[WHAT TO DO]
Rewrite the rows below with every "gray concrete wall" replaced by "gray stone wall", leaving everything else unchanged, and omit the pictures.

[DATA LISTING]
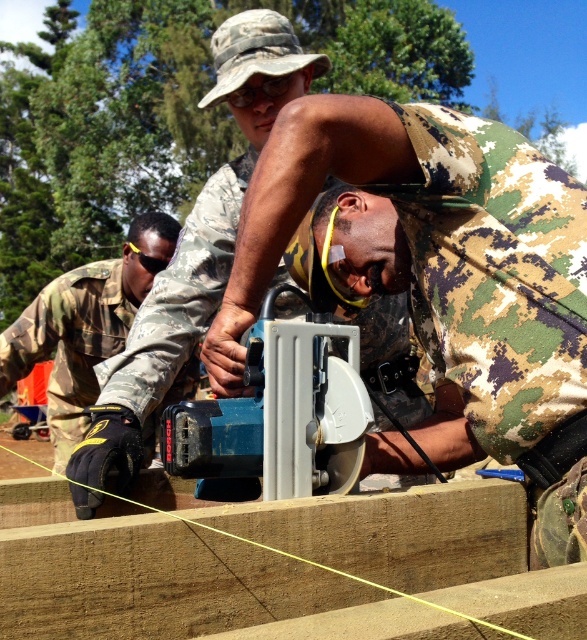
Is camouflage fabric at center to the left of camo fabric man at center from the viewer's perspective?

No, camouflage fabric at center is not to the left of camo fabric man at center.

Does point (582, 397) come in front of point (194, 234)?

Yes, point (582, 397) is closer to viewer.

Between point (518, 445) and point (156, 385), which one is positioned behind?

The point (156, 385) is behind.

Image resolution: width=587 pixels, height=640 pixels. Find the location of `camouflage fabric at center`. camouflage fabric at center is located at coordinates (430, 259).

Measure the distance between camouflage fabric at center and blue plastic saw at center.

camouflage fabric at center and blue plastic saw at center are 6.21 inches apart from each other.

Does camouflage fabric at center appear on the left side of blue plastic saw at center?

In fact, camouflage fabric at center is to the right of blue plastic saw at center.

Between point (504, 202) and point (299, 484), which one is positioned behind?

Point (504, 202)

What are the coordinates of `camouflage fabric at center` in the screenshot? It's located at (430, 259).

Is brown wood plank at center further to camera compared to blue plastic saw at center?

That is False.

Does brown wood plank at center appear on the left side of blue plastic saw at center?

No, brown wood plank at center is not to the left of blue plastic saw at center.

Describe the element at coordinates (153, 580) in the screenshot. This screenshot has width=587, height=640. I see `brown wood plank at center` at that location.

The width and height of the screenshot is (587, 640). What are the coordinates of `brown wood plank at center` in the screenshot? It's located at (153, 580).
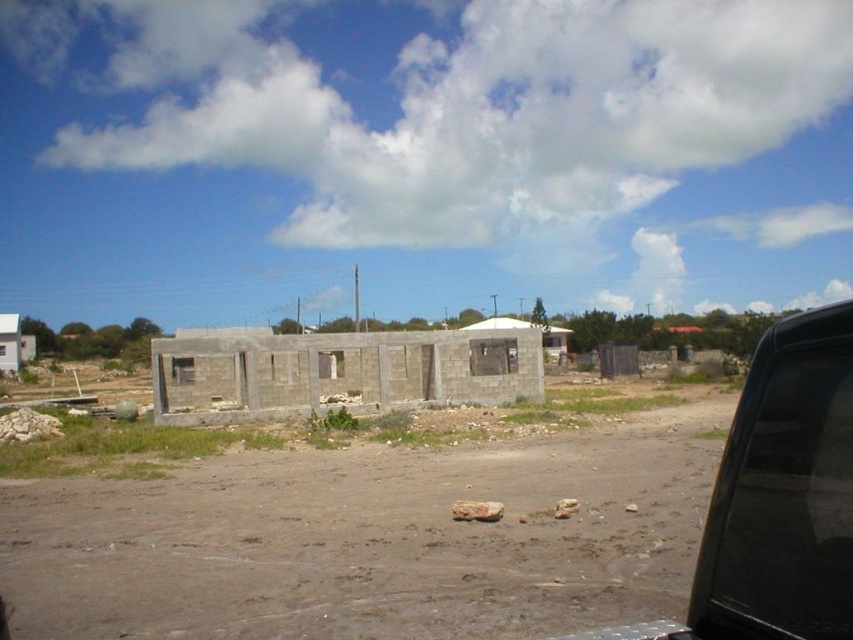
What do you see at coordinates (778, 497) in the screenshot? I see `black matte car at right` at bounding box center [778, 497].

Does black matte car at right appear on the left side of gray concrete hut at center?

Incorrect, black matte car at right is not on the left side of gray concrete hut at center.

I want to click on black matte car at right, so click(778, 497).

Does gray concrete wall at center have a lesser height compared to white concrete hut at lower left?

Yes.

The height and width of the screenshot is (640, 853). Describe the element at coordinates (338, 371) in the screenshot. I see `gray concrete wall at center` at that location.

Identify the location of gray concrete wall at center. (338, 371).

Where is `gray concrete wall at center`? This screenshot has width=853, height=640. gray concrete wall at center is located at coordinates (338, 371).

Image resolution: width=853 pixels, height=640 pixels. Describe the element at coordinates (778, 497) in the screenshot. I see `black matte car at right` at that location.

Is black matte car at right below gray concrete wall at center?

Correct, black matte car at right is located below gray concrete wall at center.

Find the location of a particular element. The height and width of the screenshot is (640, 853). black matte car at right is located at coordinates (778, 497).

[WRITTEN SOLUTION]
Is camouflage fabric at center to the left of camo fabric man at center from the viewer's perspective?

No, camouflage fabric at center is not to the left of camo fabric man at center.

Does point (582, 397) come in front of point (194, 234)?

Yes, point (582, 397) is closer to viewer.

Between point (518, 445) and point (156, 385), which one is positioned behind?

The point (156, 385) is behind.

Image resolution: width=587 pixels, height=640 pixels. Find the location of `camouflage fabric at center`. camouflage fabric at center is located at coordinates (430, 259).

Measure the distance between camouflage fabric at center and blue plastic saw at center.

camouflage fabric at center and blue plastic saw at center are 6.21 inches apart from each other.

Does camouflage fabric at center appear on the left side of blue plastic saw at center?

In fact, camouflage fabric at center is to the right of blue plastic saw at center.

Between point (504, 202) and point (299, 484), which one is positioned behind?

Point (504, 202)

What are the coordinates of `camouflage fabric at center` in the screenshot? It's located at (430, 259).

Is brown wood plank at center further to camera compared to blue plastic saw at center?

That is False.

Does brown wood plank at center appear on the left side of blue plastic saw at center?

No, brown wood plank at center is not to the left of blue plastic saw at center.

Describe the element at coordinates (153, 580) in the screenshot. This screenshot has width=587, height=640. I see `brown wood plank at center` at that location.

The width and height of the screenshot is (587, 640). What are the coordinates of `brown wood plank at center` in the screenshot? It's located at (153, 580).
What do you see at coordinates (778, 497) in the screenshot? I see `black matte car at right` at bounding box center [778, 497].

Does black matte car at right appear on the left side of gray concrete hut at center?

Incorrect, black matte car at right is not on the left side of gray concrete hut at center.

I want to click on black matte car at right, so click(778, 497).

Does gray stone wall at center have a lesser height compared to white concrete hut at lower left?

Yes.

The height and width of the screenshot is (640, 853). Describe the element at coordinates (338, 371) in the screenshot. I see `gray stone wall at center` at that location.

Identify the location of gray stone wall at center. (338, 371).

Where is `gray stone wall at center`? This screenshot has width=853, height=640. gray stone wall at center is located at coordinates (338, 371).

Image resolution: width=853 pixels, height=640 pixels. Describe the element at coordinates (778, 497) in the screenshot. I see `black matte car at right` at that location.

Is black matte car at right below gray stone wall at center?

Correct, black matte car at right is located below gray stone wall at center.

Find the location of a particular element. The height and width of the screenshot is (640, 853). black matte car at right is located at coordinates (778, 497).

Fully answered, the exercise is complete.